[Task brief]
Once the line holding "C3: 150uF (plus" appears, repeat it and each line after it to the end of the data, exactly and with nothing else; pictures stay out.
=== Begin Enclosure ===
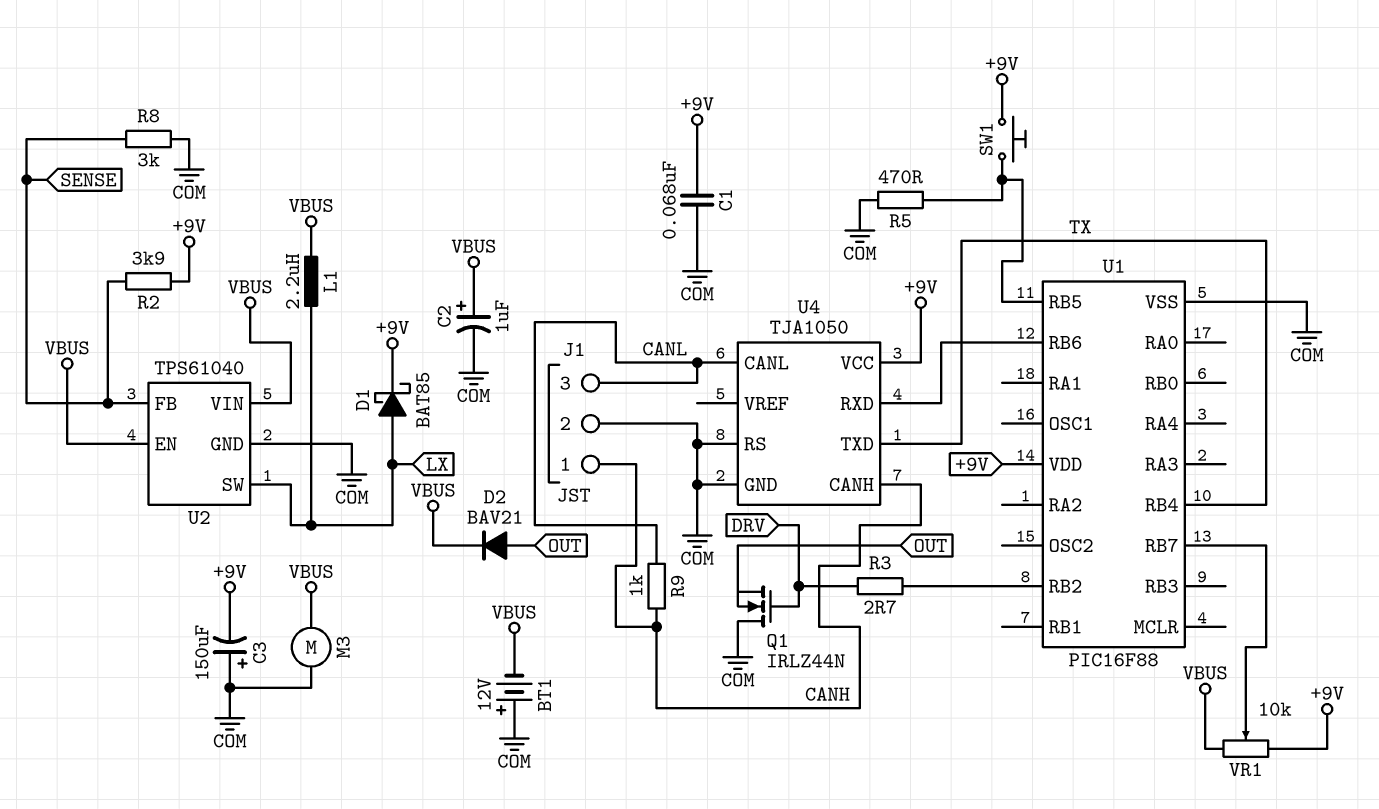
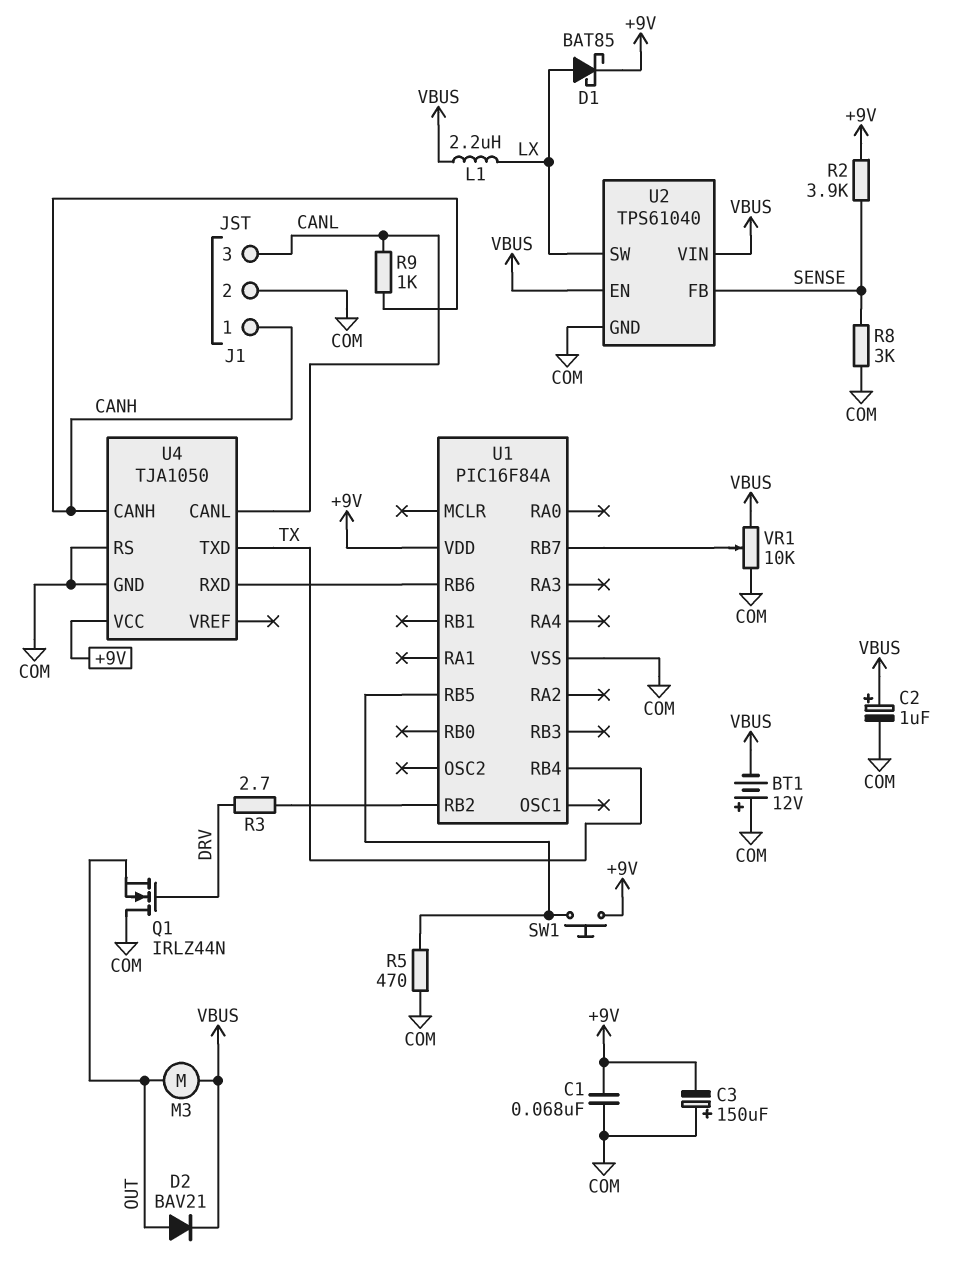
M3: motor (COM, VBUS) -> motor (OUT, VBUS)
U1: PIC16F88 -> PIC16F84A
VR1: 10k (+9V, VBUS, wiper U1/RB7) -> 10k (COM, VBUS, wiper U1/RB7)

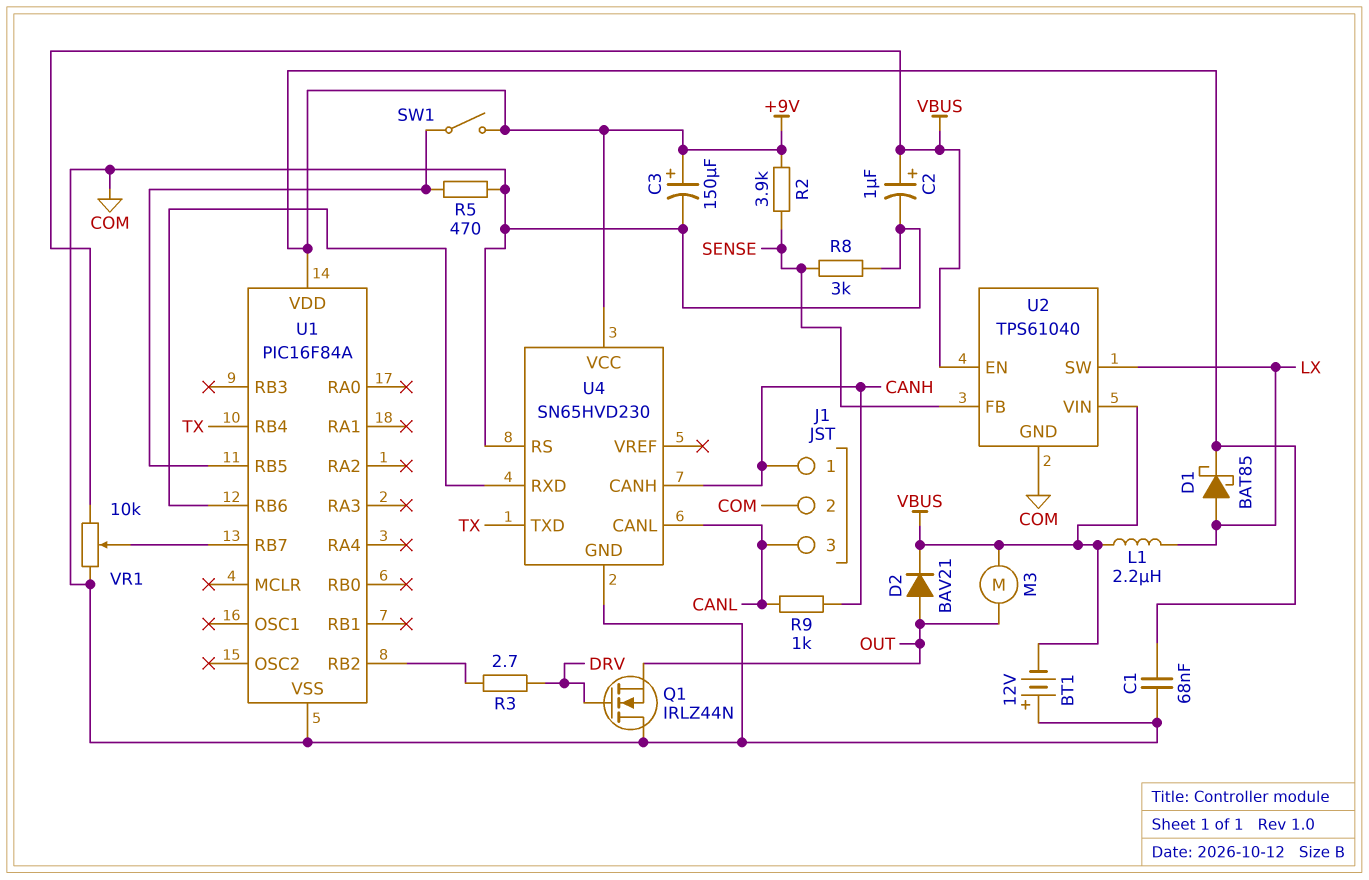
C3: 150uF (plus COM, minus +9V) -> 150uF (plus +9V, minus COM)
SW1: button (+9V, U1/RB5) -> switch (+9V, U1/RB5)
U4: TJA1050 -> SN65HVD230

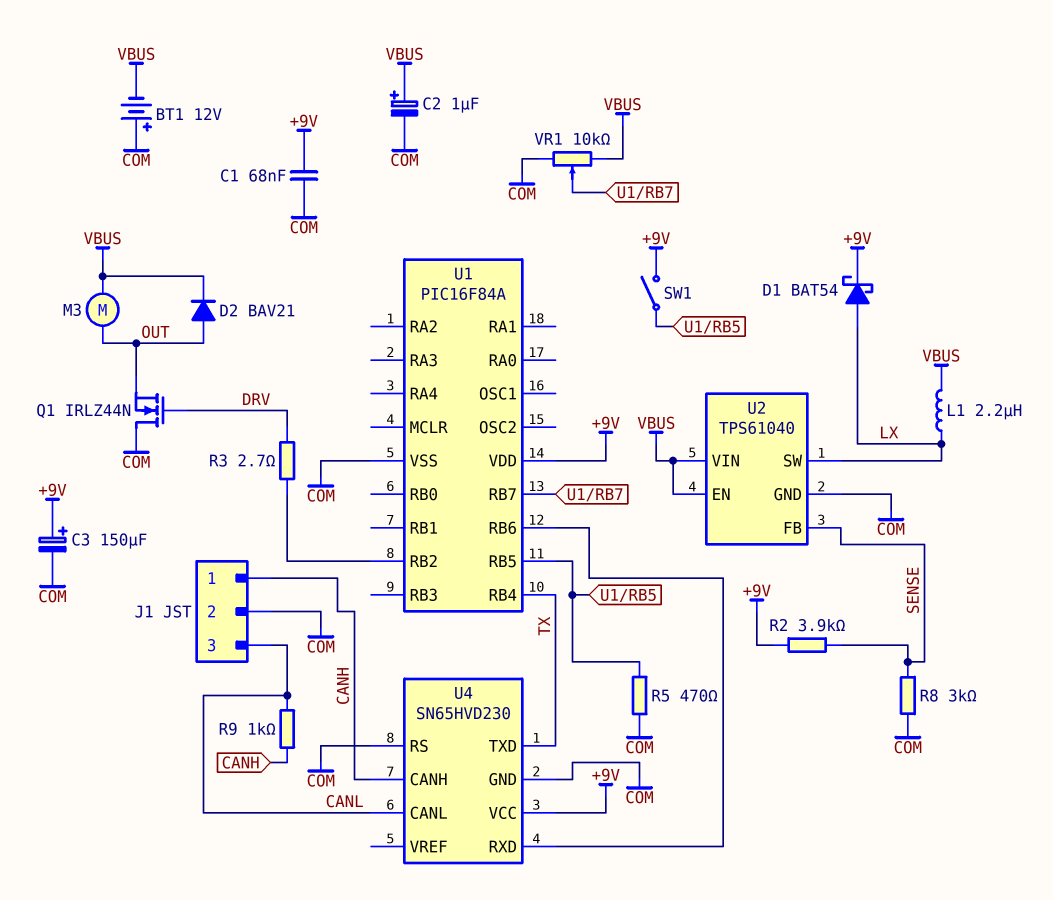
D1: schottky BAT85 (A LX, K +9V) -> schottky BAT54 (A LX, K +9V)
=== End Enclosure ===
[Solution to the problem]
C3: 150uF (plus COM, minus +9V) -> 150uF (plus +9V, minus COM)
SW1: button (+9V, U1/RB5) -> switch (+9V, U1/RB5)
U4: TJA1050 -> SN65HVD230

D1: schottky BAT85 (A LX, K +9V) -> schottky BAT54 (A LX, K +9V)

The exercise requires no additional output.